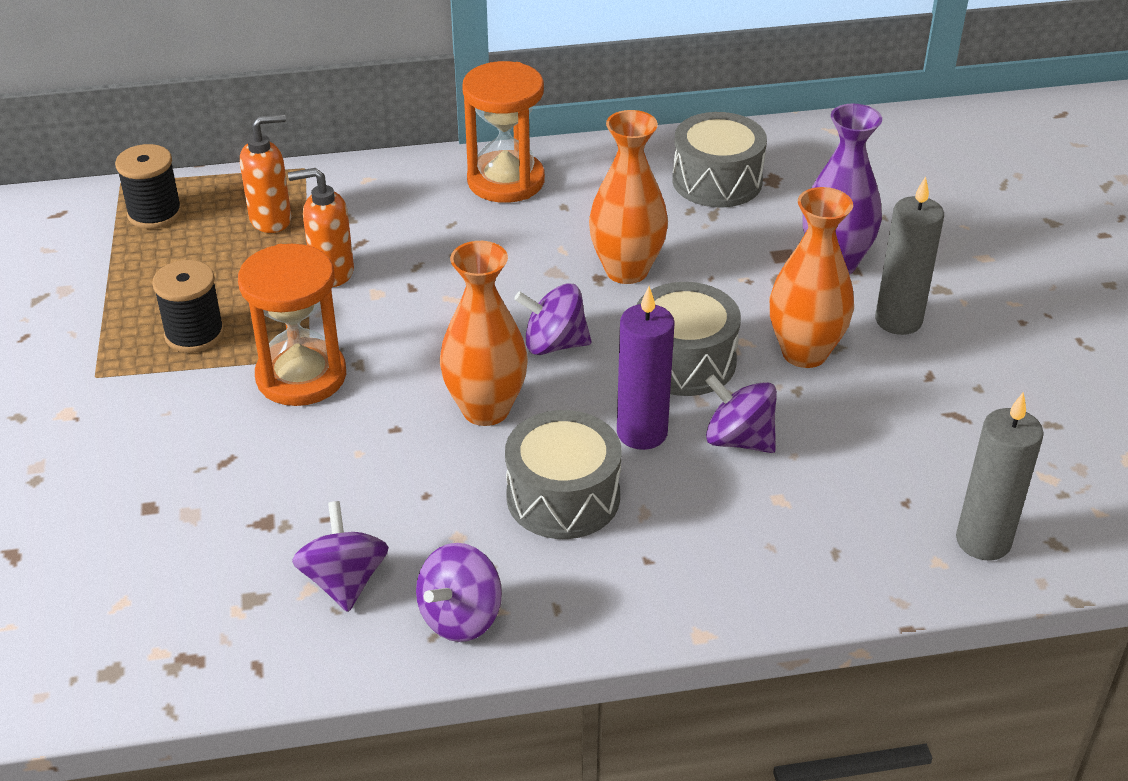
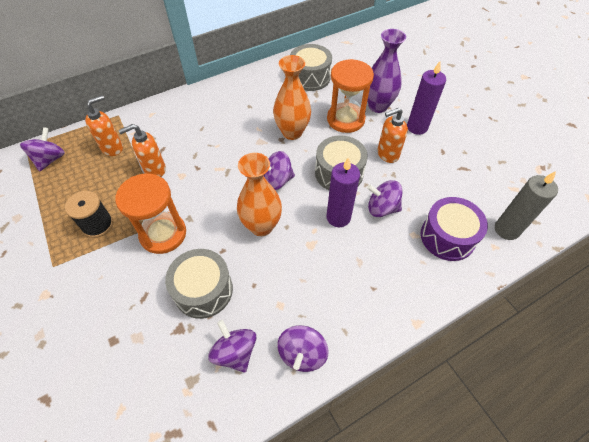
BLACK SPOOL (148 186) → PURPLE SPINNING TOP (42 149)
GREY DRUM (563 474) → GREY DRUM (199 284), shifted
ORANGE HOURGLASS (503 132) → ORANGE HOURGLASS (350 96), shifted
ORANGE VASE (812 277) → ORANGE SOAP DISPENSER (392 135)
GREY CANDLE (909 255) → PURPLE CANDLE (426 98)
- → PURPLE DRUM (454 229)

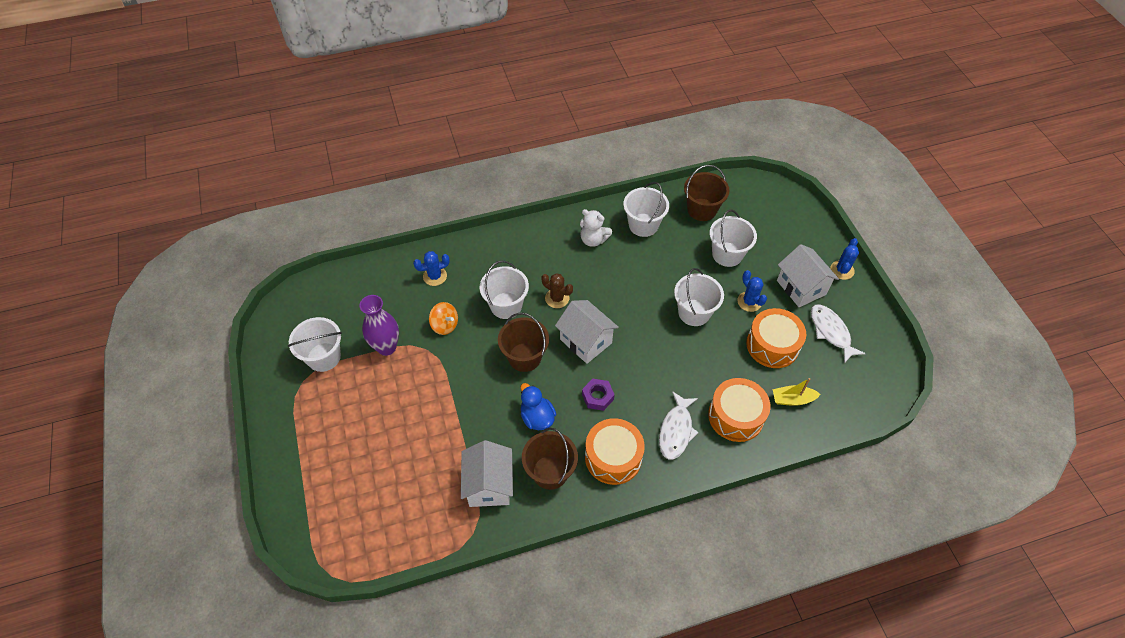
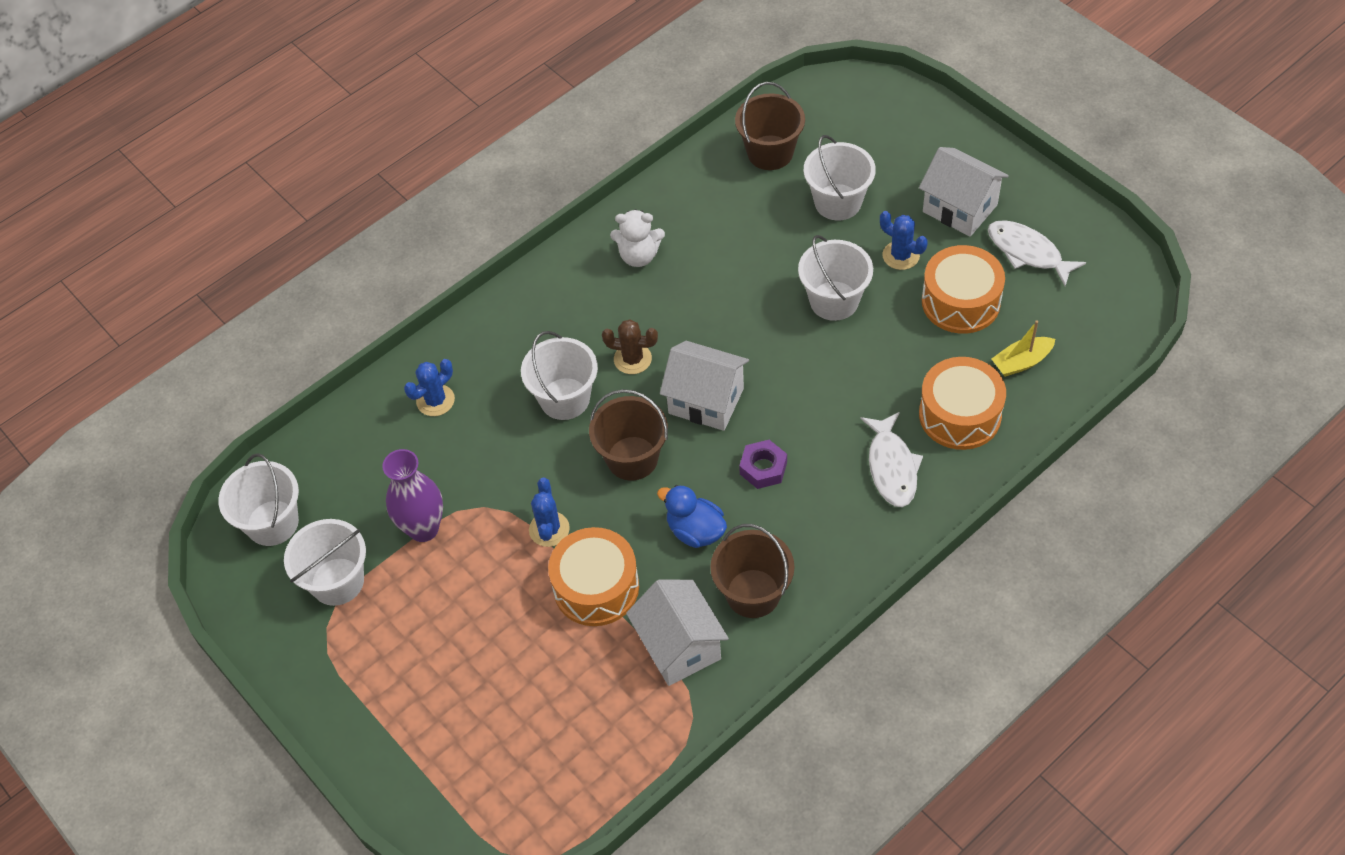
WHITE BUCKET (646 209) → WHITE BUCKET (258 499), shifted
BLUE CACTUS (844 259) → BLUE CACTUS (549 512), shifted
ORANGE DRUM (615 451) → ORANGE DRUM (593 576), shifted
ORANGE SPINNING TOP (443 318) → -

--- --- ---

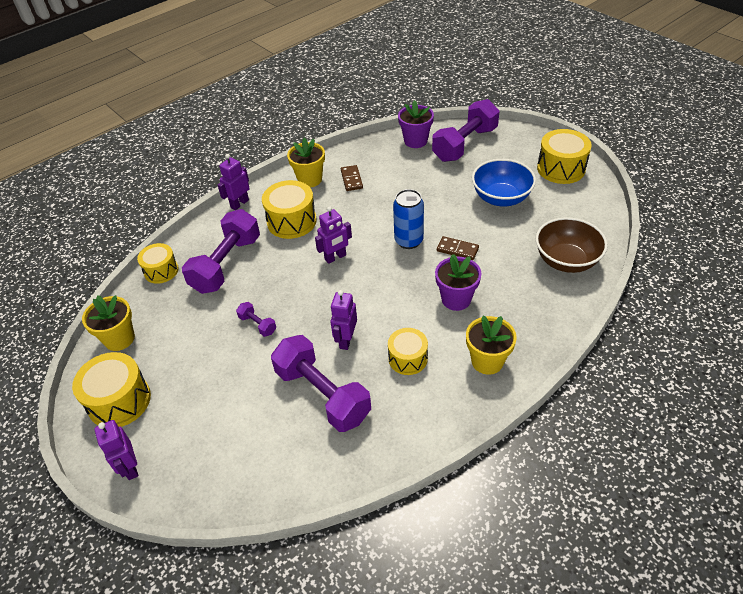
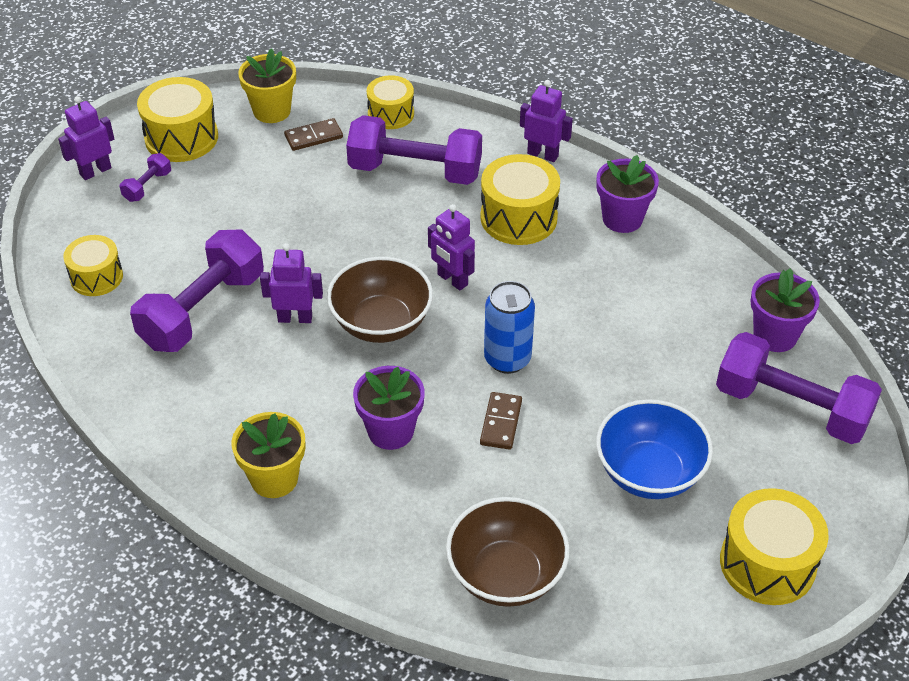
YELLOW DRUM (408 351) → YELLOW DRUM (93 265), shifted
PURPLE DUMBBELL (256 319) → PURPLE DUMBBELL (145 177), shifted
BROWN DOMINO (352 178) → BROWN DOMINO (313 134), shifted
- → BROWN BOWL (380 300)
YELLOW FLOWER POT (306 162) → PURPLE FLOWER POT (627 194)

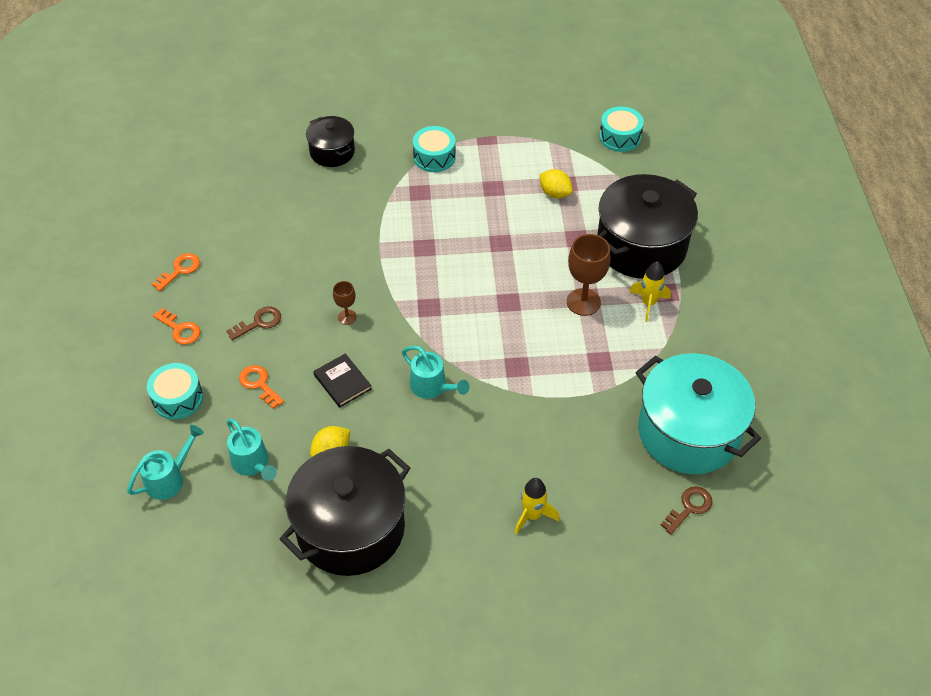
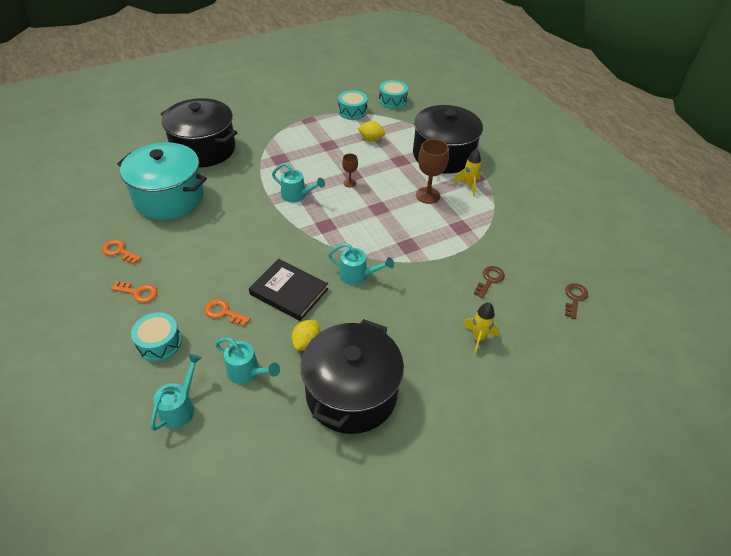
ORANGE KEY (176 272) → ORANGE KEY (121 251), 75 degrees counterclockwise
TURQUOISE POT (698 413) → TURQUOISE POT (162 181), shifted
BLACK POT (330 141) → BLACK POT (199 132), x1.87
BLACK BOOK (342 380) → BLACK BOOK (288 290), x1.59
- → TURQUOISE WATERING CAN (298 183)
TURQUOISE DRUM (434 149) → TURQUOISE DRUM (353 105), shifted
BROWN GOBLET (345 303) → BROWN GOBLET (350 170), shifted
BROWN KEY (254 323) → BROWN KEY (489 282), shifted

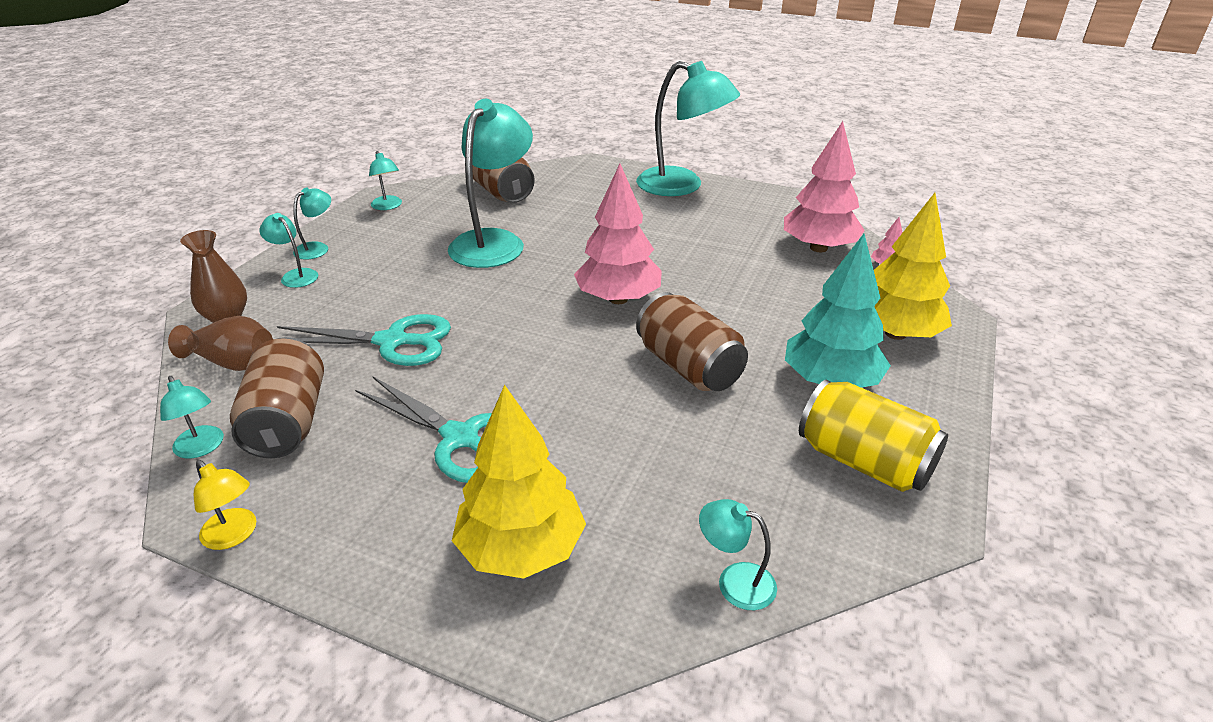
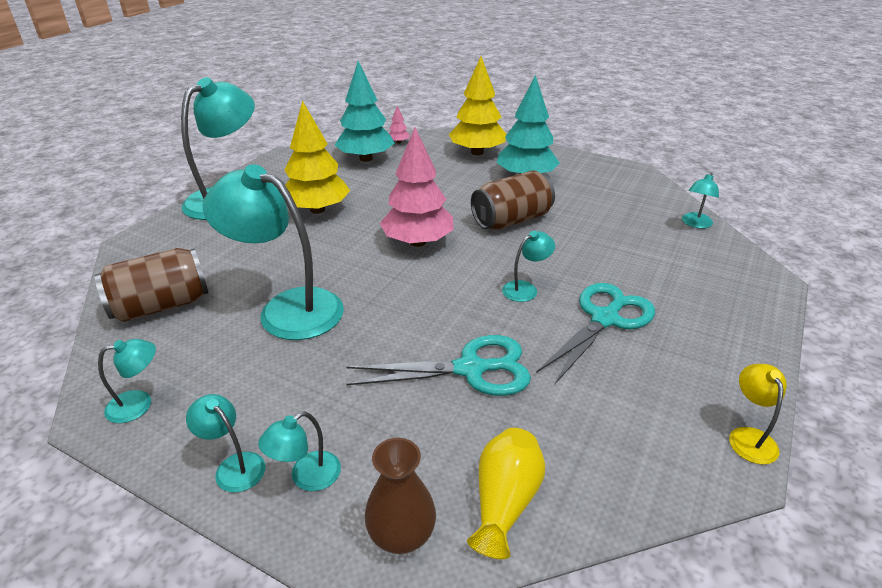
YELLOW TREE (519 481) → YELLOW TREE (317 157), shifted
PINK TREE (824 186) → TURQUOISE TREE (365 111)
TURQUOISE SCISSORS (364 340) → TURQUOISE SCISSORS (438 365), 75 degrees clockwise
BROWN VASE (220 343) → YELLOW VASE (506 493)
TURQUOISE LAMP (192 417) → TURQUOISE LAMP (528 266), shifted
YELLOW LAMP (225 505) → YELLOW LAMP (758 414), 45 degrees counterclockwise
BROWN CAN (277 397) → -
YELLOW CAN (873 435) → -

--- --- ---

● **ACTIVITY**: Return each line among the entries that holds the word "GREY".

● **RESPONSE TO THE TASK**:
GREY DRUM (563 474) → GREY DRUM (199 284), shifted
GREY CANDLE (909 255) → PURPLE CANDLE (426 98)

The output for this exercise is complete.